#### TASK OBJECTIVE
From the first line to the last, reproduce the records exactly.

[SUPPLIED ENTRIES Boundary: Start]

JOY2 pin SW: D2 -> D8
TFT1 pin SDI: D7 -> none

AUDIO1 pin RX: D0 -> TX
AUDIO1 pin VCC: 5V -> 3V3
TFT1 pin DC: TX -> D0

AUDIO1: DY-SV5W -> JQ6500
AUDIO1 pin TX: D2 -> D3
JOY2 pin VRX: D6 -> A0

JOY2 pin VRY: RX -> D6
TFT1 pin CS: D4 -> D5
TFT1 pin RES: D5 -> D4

[SUPPLIED ENTRIES Boundary: End]

#### ANSWER TO THIS EXERCISE
JOY2 pin SW: D2 -> D8
TFT1 pin SDI: D7 -> none

AUDIO1 pin RX: D0 -> TX
AUDIO1 pin VCC: 5V -> 3V3
TFT1 pin DC: TX -> D0

AUDIO1: DY-SV5W -> JQ6500
AUDIO1 pin TX: D2 -> D3
JOY2 pin VRX: D6 -> A0

JOY2 pin VRY: RX -> D6
TFT1 pin CS: D4 -> D5
TFT1 pin RES: D5 -> D4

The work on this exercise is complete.